Provided information
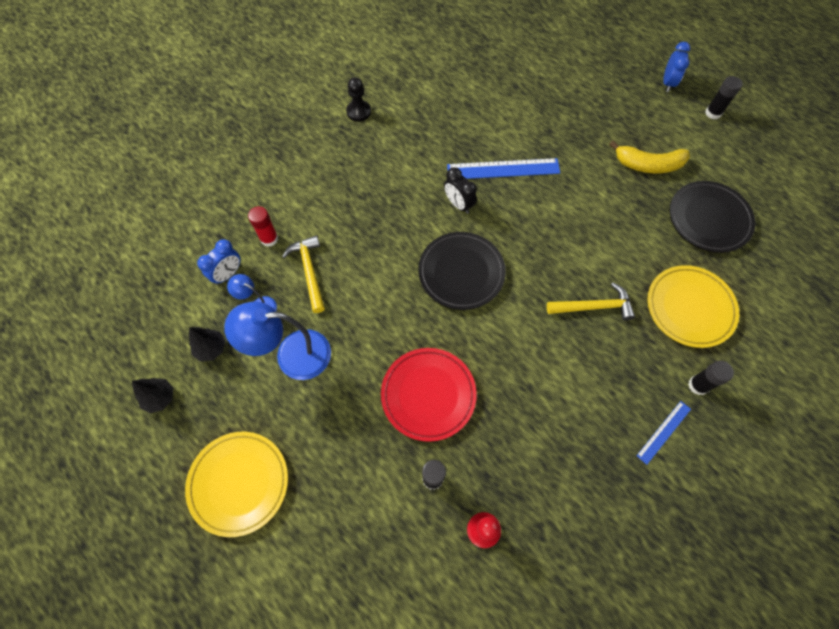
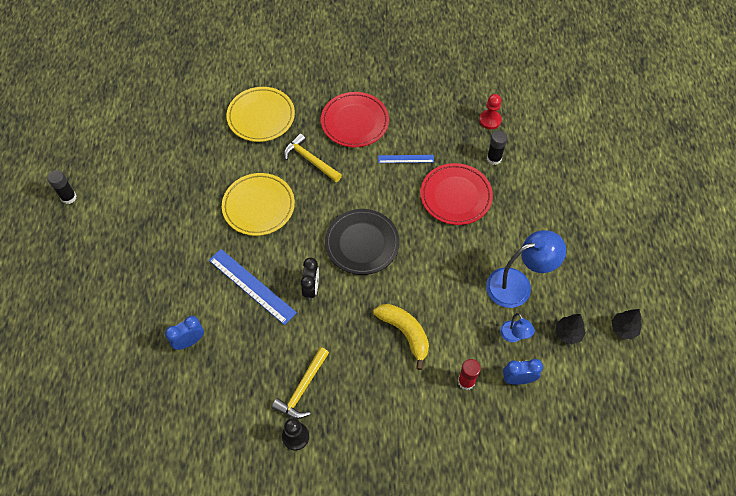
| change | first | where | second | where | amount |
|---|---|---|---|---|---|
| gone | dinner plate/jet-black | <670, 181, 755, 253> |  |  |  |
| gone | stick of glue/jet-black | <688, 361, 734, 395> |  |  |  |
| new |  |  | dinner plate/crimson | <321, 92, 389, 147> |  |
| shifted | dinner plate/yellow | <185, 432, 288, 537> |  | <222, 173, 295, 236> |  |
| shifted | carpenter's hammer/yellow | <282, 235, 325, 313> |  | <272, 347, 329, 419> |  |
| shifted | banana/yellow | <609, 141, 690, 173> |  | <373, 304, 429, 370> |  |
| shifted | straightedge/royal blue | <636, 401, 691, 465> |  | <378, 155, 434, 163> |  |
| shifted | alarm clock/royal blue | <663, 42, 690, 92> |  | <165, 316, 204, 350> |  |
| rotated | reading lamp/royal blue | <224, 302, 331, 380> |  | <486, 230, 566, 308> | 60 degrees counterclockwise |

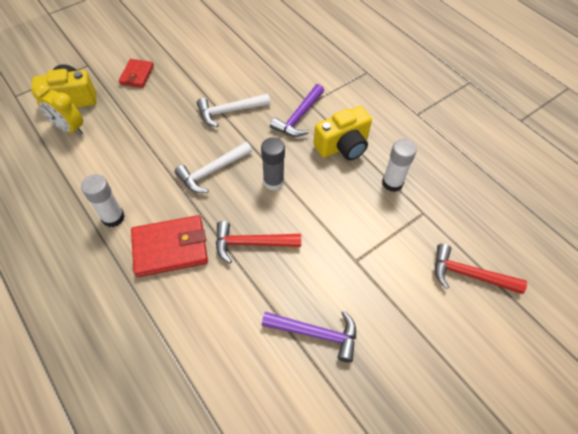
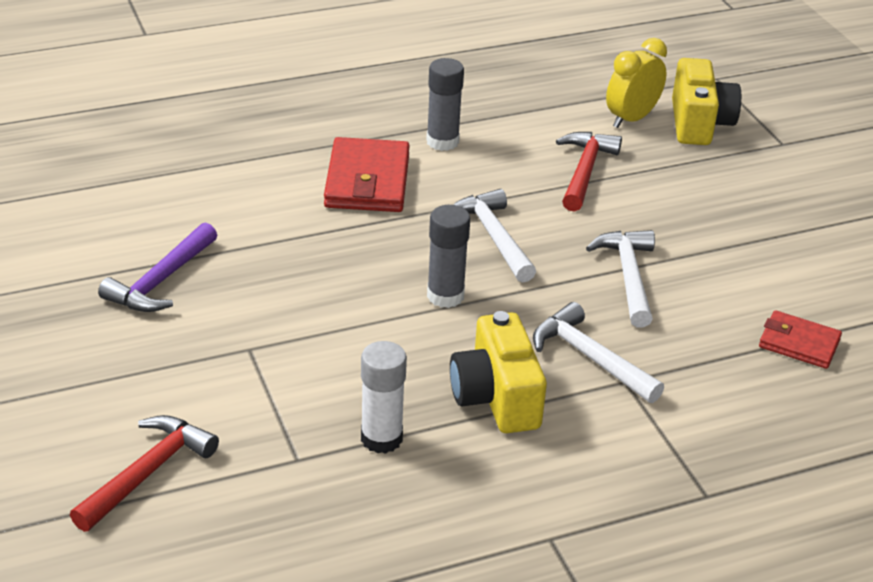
| change | first | where | second | where | amount |
|---|---|---|---|---|---|
| shifted | billfold/crimson | <119, 59, 154, 88> |  | <759, 310, 842, 369> |  |
| shifted | carpenter's hammer/crimson | <216, 221, 301, 264> |  | <556, 132, 622, 212> |  |
| repainted | stick of glue/white | <81, 174, 125, 227> | stick of glue/ash-grey | <426, 58, 464, 151> |  |
| repainted | carpenter's hammer/royal purple | <270, 84, 324, 137> | carpenter's hammer/white | <533, 302, 664, 403> |  |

Exercise description
Would you quote everything above from the line containing "shifted | billfold/crimson" down to the line containing "repainted | stick"? Include both of those lines and nothing else.

Result below
| shifted | billfold/crimson | <119, 59, 154, 88> |  | <759, 310, 842, 369> |  |
| shifted | carpenter's hammer/crimson | <216, 221, 301, 264> |  | <556, 132, 622, 212> |  |
| repainted | stick of glue/white | <81, 174, 125, 227> | stick of glue/ash-grey | <426, 58, 464, 151> |  |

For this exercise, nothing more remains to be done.